- _Aim of the task_:
Lines from the line with "purple 1x1 brick [79,191,119,232]" to the line with "purple 1x2 brick [658,191,740,232]" in the entries below, and only those, must be output exactly, with both ends included.

┄┄┄┄┄┄┄┄┄┄

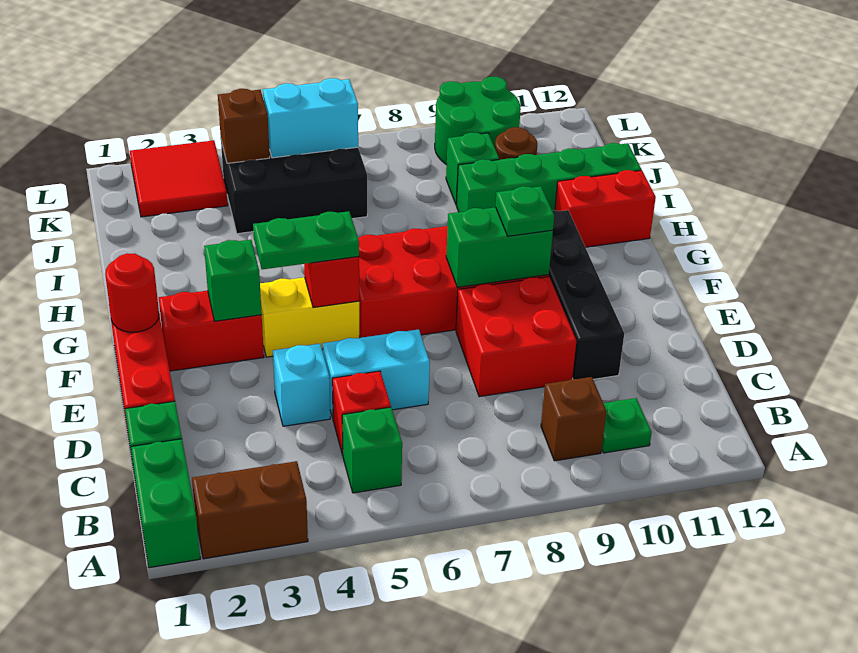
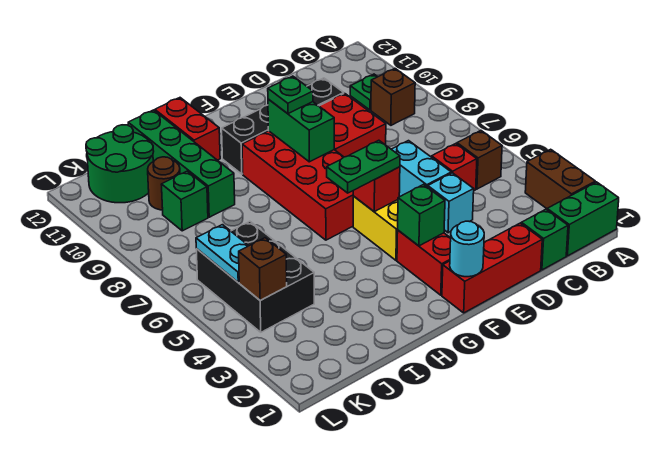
green 1x1 brick [342,407,402,493] -> brown 1x1 brick [457,130,502,189]
red 1x1 round brick [105,253,159,332] -> cyan 1x1 round brick [450,221,484,277]
green 1x2 plate [253,211,359,269] -> green 1x2 plate turned to [327,140,400,193]
red 2x2 tile [130,140,228,217] -> none
cyan 1x2 brick [263,78,358,158] -> cyan 1x2 plate [196,225,249,282]
green 2x2 round brick [435,77,521,165] -> green 2x2 round brick moved to [86,125,154,203]

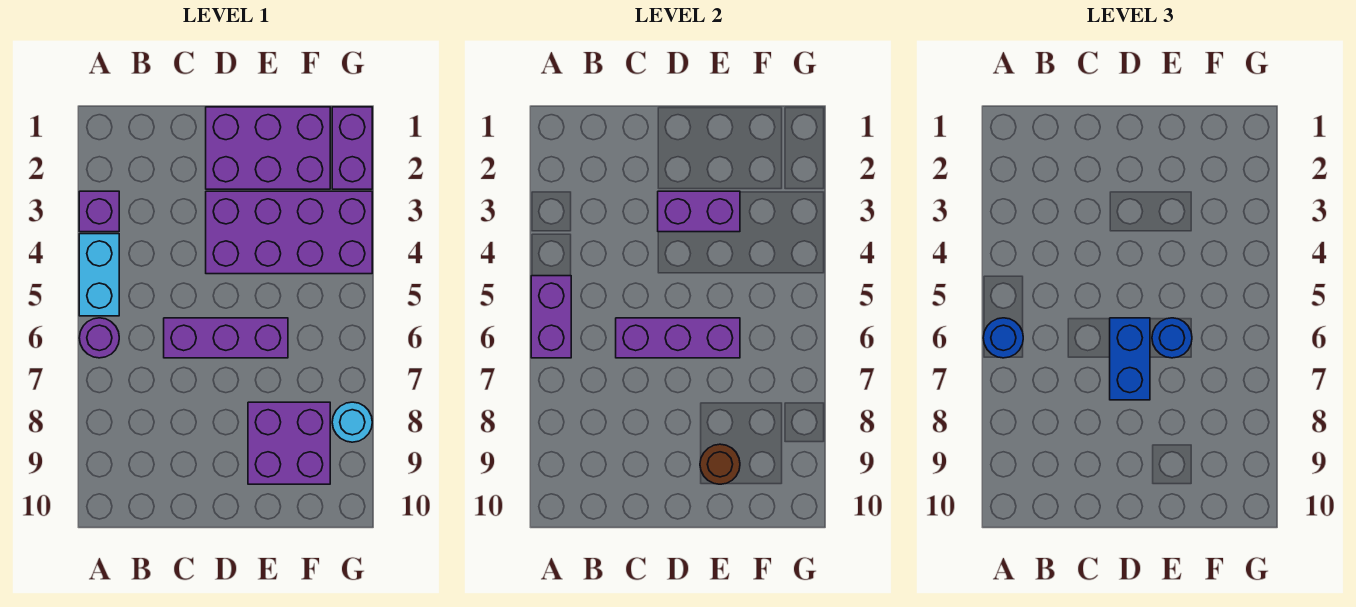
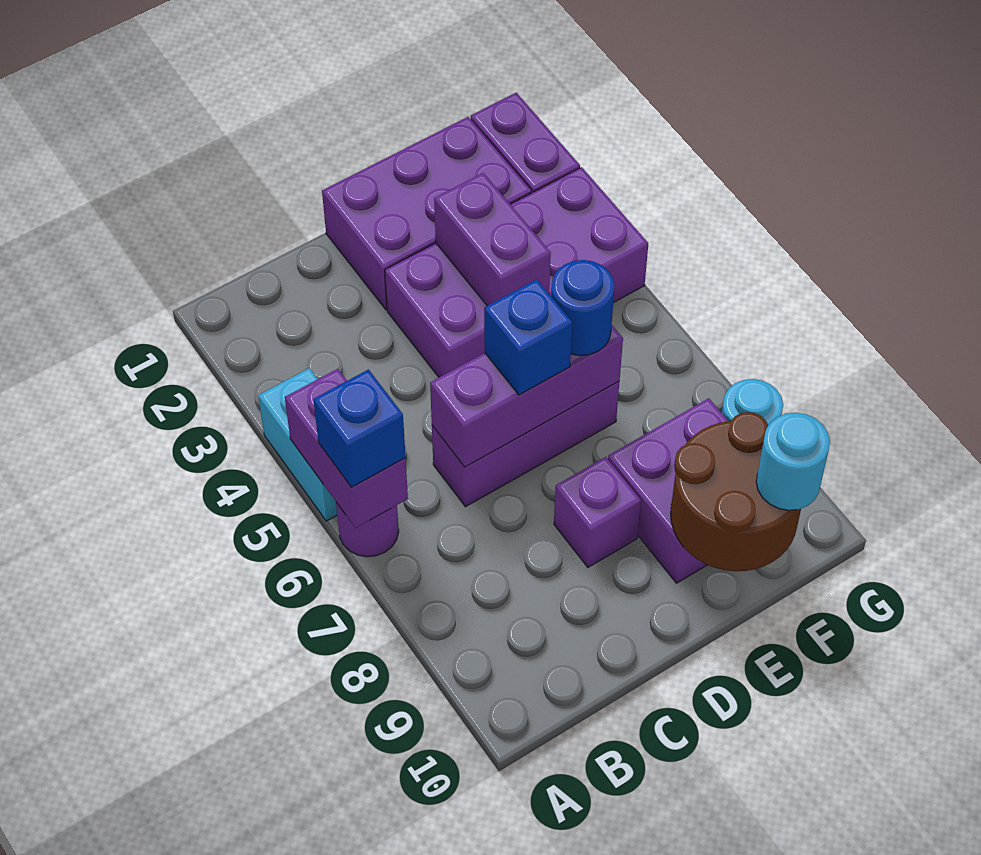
purple 1x1 brick [79,191,119,232] -> purple 1x1 brick moved to [554,457,641,567]
blue 1x1 round brick [983,318,1023,358] -> blue 1x1 brick [313,370,405,487]
purple 1x2 brick [658,191,740,232] -> purple 1x2 brick turned to [434,173,551,306]
blue 1x2 brick [1110,318,1150,400] -> blue 1x1 brick [484,279,572,395]
brown 1x1 round brick [700,444,740,484] -> brown 2x2 round brick [671,412,801,571]
none -> cyan 1x1 round brick [756,413,830,510]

┄┄┄┄┄┄┄┄┄┄

- _Solution for this task_:
purple 1x1 brick [79,191,119,232] -> purple 1x1 brick moved to [554,457,641,567]
blue 1x1 round brick [983,318,1023,358] -> blue 1x1 brick [313,370,405,487]
purple 1x2 brick [658,191,740,232] -> purple 1x2 brick turned to [434,173,551,306]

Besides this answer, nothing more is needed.